■ Source material ■

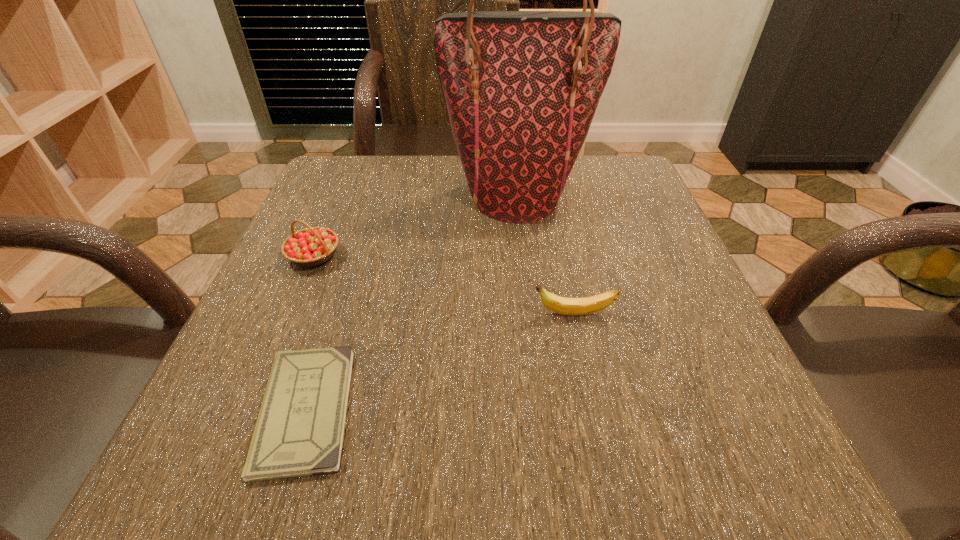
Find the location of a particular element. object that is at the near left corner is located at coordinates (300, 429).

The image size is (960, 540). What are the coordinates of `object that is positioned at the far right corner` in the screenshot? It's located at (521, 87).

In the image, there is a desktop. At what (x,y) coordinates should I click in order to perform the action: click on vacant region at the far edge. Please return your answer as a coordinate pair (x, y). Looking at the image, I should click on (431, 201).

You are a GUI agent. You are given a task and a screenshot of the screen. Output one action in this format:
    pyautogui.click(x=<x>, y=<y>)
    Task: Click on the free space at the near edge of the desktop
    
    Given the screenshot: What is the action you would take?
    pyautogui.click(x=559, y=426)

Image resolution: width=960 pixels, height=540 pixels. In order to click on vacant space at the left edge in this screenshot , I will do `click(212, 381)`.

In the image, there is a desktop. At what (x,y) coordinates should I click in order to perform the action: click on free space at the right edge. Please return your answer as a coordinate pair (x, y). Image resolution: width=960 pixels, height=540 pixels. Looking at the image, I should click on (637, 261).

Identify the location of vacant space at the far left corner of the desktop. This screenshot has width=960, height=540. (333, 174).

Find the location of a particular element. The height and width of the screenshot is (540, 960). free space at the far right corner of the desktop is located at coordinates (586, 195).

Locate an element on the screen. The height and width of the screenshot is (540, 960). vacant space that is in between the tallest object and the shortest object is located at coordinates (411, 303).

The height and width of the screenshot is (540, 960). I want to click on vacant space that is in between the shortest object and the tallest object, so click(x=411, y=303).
---
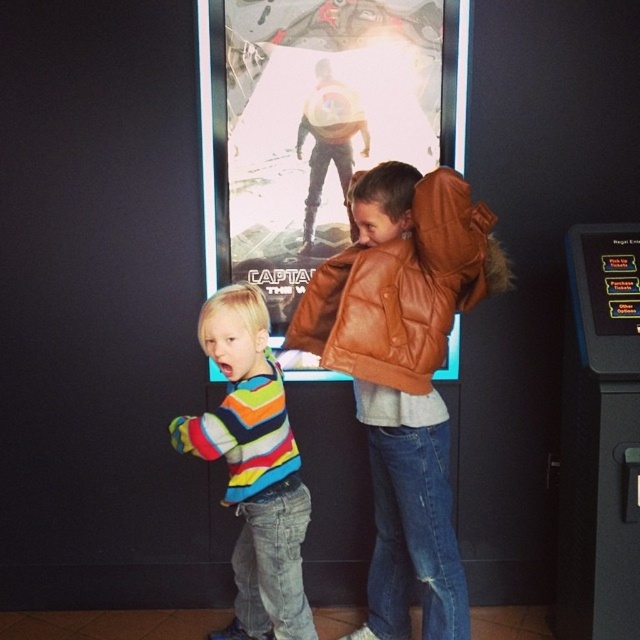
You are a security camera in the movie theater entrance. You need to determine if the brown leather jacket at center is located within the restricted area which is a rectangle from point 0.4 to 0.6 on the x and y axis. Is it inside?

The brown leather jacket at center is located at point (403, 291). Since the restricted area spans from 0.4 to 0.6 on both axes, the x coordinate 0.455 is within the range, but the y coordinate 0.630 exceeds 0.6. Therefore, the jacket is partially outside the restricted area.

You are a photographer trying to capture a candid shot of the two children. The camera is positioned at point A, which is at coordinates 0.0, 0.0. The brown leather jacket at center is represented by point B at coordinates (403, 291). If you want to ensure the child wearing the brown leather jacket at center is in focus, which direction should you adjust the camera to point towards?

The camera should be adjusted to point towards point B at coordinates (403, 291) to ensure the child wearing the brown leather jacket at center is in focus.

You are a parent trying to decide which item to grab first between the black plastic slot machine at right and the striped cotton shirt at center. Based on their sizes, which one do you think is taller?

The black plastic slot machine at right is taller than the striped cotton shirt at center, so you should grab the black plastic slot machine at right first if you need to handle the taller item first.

■ Exercise prompt ■
Repeat the part of the listing that opens with the line containing "Find the location of a particular element. object" and closes with the line containing "on (431, 201).", with both of those lines included.

■ Response to the task ■
Find the location of a particular element. object that is at the near left corner is located at coordinates (300, 429).

The image size is (960, 540). What are the coordinates of `object that is positioned at the far right corner` in the screenshot? It's located at (521, 87).

In the image, there is a desktop. At what (x,y) coordinates should I click in order to perform the action: click on vacant region at the far edge. Please return your answer as a coordinate pair (x, y). Looking at the image, I should click on (431, 201).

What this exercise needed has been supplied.